> The problem
Only the lines from the one containing "Q203: NPN TIP120" through the final line below belong in the output, copied exactly and without pictures.

> Extracted material
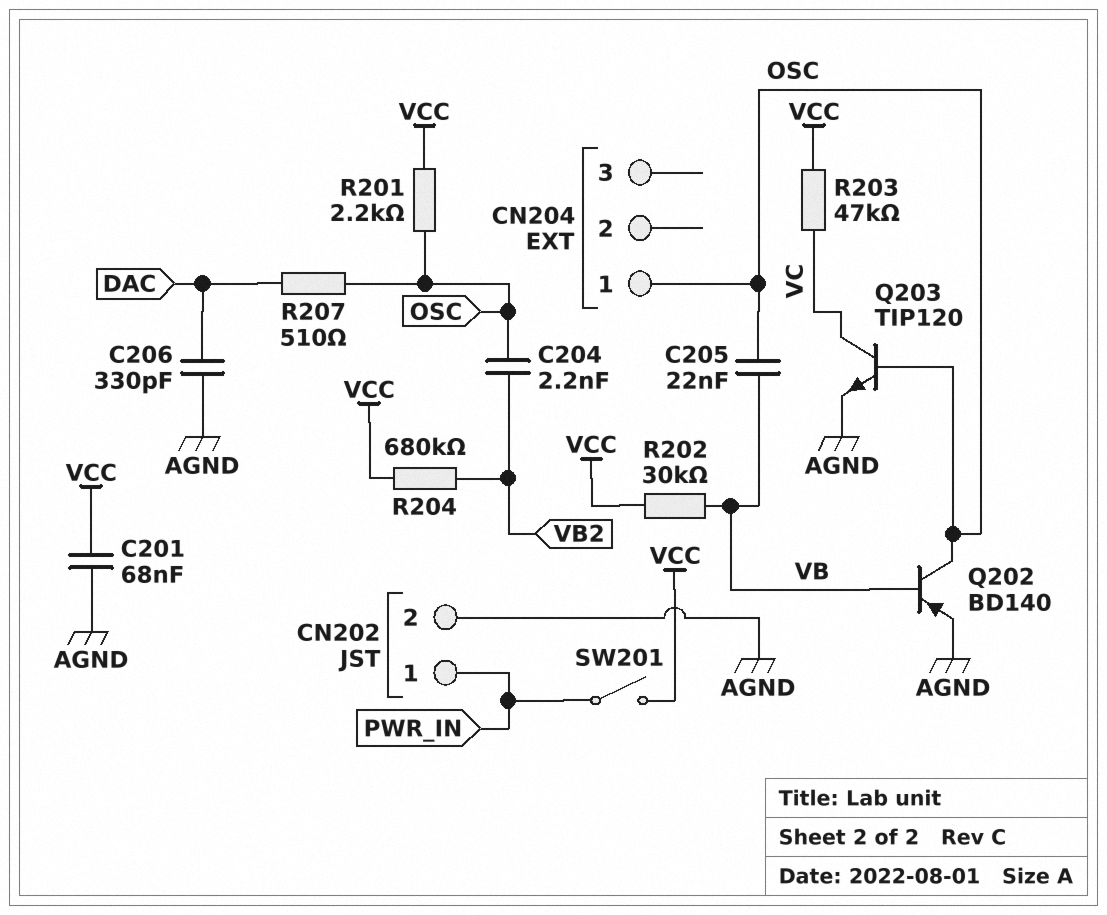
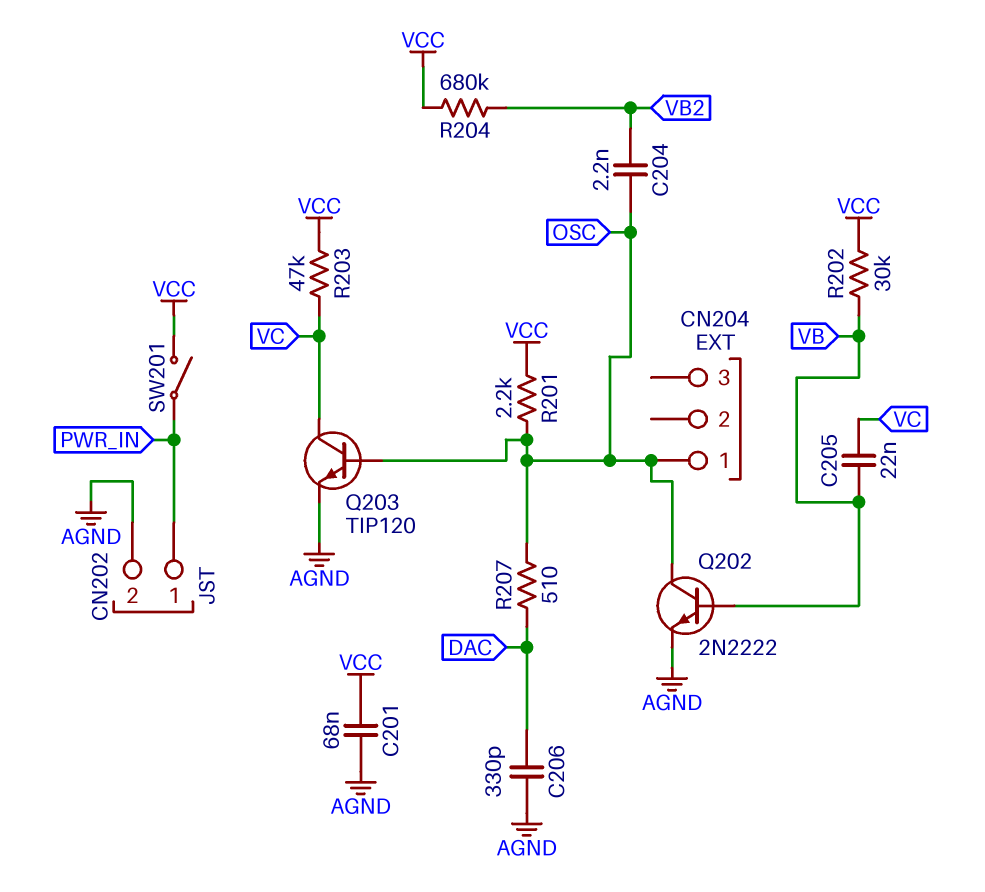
C205: 22nF (OSC, VB) -> 22nF (VB, VC)
Q202: PNP BD140 (B VB, C OSC, E AGND) -> NPN 2N2222 (B VB, C OSC, E AGND)

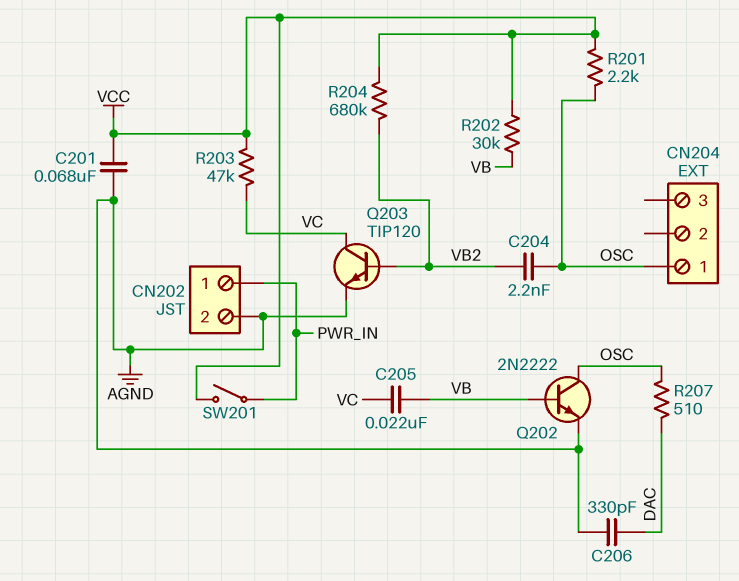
Q203: NPN TIP120 (B OSC, C VC, E AGND) -> NPN TIP120 (B VB2, C VC, E AGND)

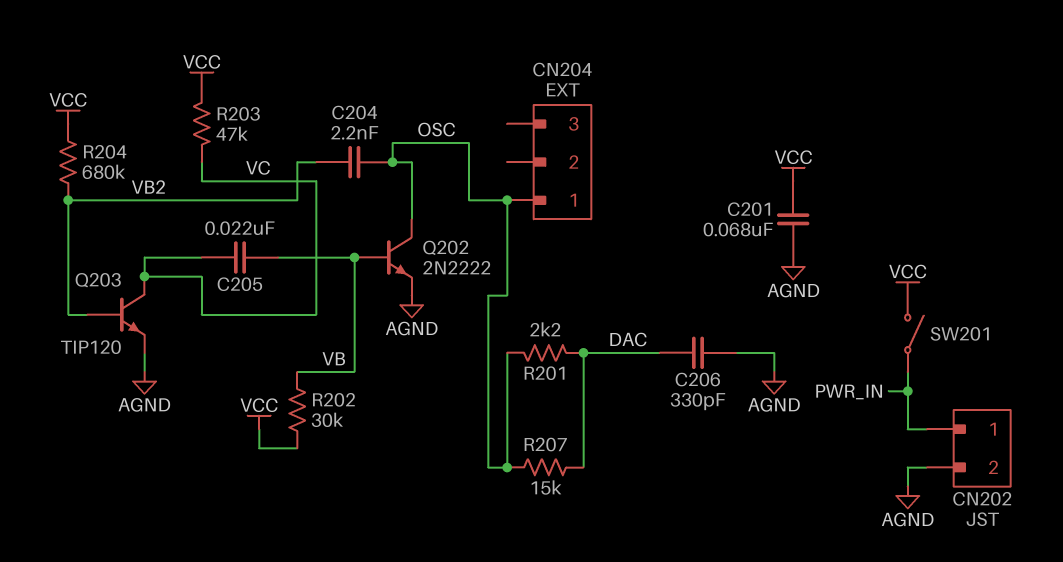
R201: 2.2k (OSC, VCC) -> 2.2k (DAC, OSC)
R207: 510 (DAC, OSC) -> 15k (DAC, OSC)

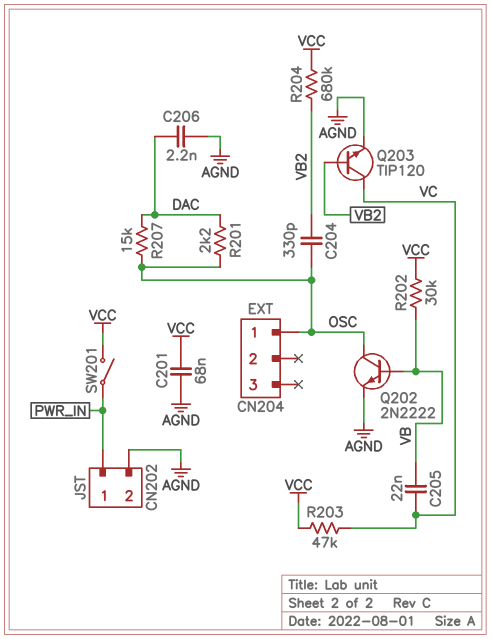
C204: 2.2nF (OSC, VB2) -> 330pF (OSC, VB2)
C206: 330pF (AGND, DAC) -> 2.2nF (AGND, DAC)

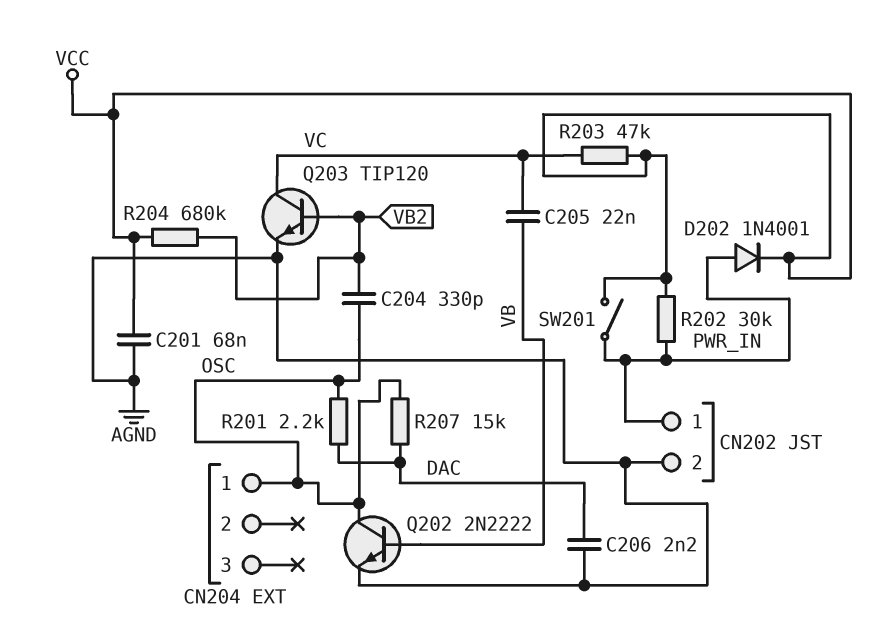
D202: none -> diode 1N4001 (A PWR_IN, K VCC)
R202: 30k (VB, VCC) -> 30k (PWR_IN, VCC)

> Written reply
Q203: NPN TIP120 (B OSC, C VC, E AGND) -> NPN TIP120 (B VB2, C VC, E AGND)

R201: 2.2k (OSC, VCC) -> 2.2k (DAC, OSC)
R207: 510 (DAC, OSC) -> 15k (DAC, OSC)

C204: 2.2nF (OSC, VB2) -> 330pF (OSC, VB2)
C206: 330pF (AGND, DAC) -> 2.2nF (AGND, DAC)

D202: none -> diode 1N4001 (A PWR_IN, K VCC)
R202: 30k (VB, VCC) -> 30k (PWR_IN, VCC)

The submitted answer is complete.